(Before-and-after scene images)
--

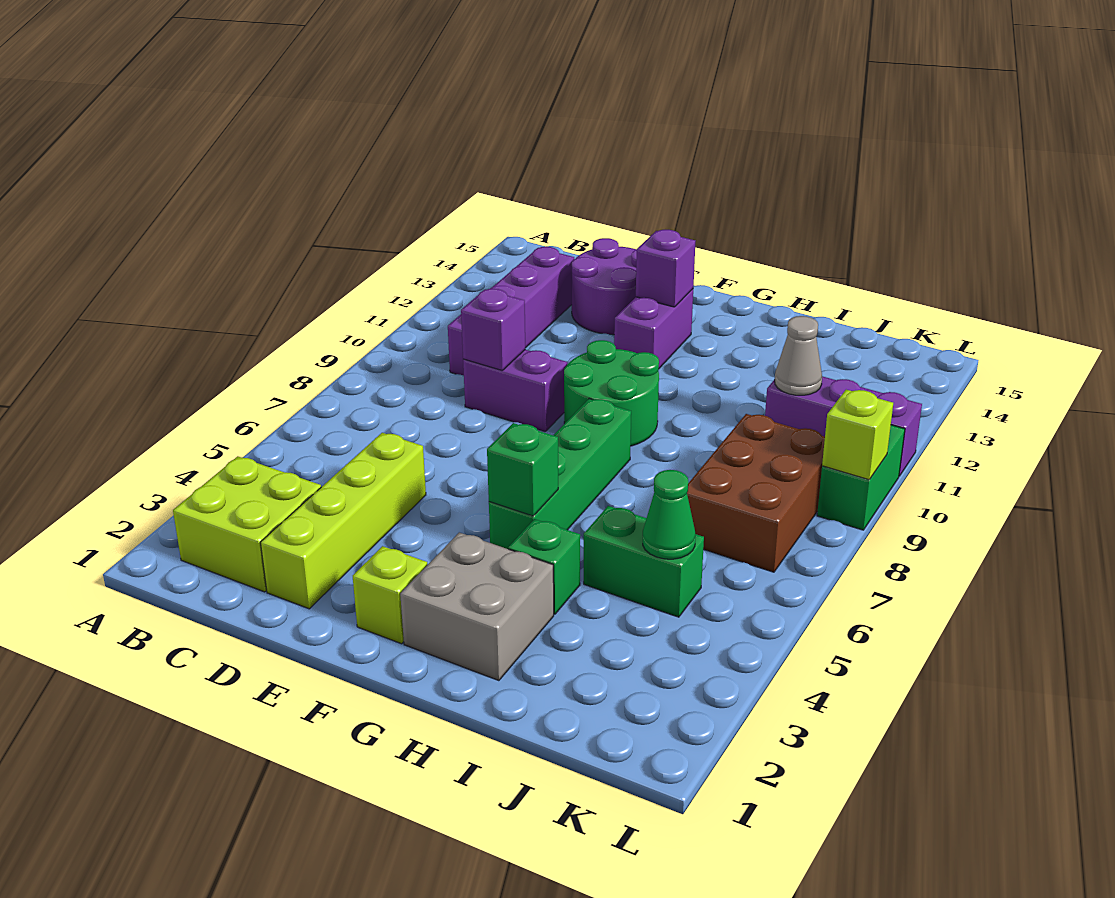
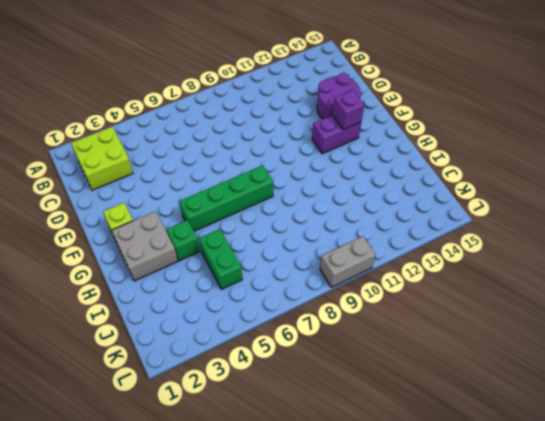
grey brick L9:L10 level 1 -> green brick L9:L10 level 1
none -> purple brick C10:C13 level 1
none -> lime brick D2:D5 level 1
none -> purple brick D9:E9 level 1

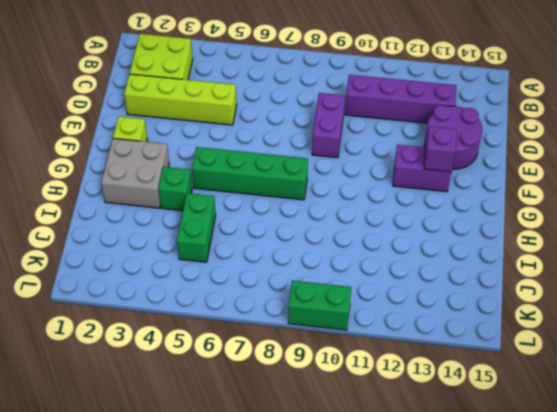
none -> green round brick F9:G10 level 1
none -> brown brick J7:K9 level 1
none -> purple brick J11:L11 level 1

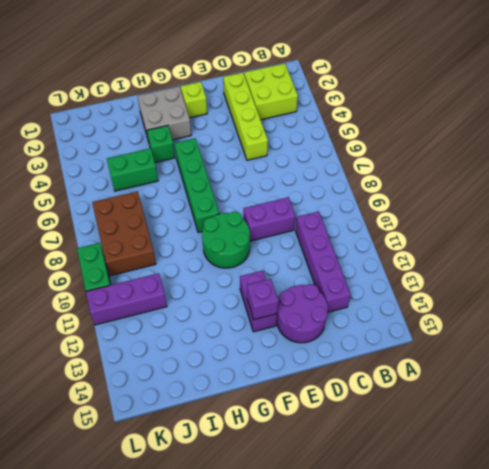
none -> purple brick D9 level 2
none -> green brick G5 level 2
none -> green cone J5 level 2

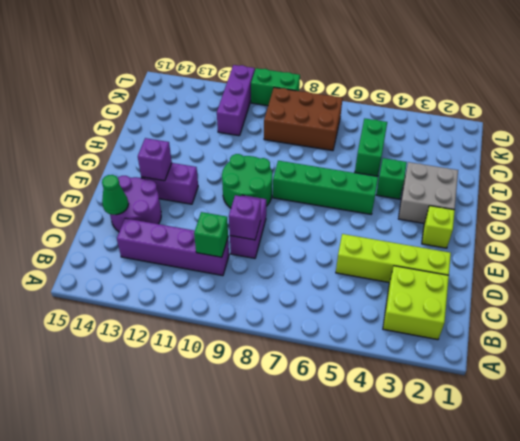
green brick C10 level 2 -> green brick G5 level 2
green cone D14 level 2 -> green cone J5 level 2
none -> grey cone J11 level 2
none -> lime brick L9 level 2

--

* [WHAT YOU ARE ASKED TO DO]:
What is needed is an exact copy of the entries, without any images.

* [THE COMPLETED TASK]:
grey brick L9:L10 level 1 -> green brick L9:L10 level 1
none -> purple brick C10:C13 level 1
none -> lime brick D2:D5 level 1
none -> purple brick D9:E9 level 1

none -> green round brick F9:G10 level 1
none -> brown brick J7:K9 level 1
none -> purple brick J11:L11 level 1

none -> purple brick D9 level 2
none -> green brick G5 level 2
none -> green cone J5 level 2

green brick C10 level 2 -> green brick G5 level 2
green cone D14 level 2 -> green cone J5 level 2
none -> grey cone J11 level 2
none -> lime brick L9 level 2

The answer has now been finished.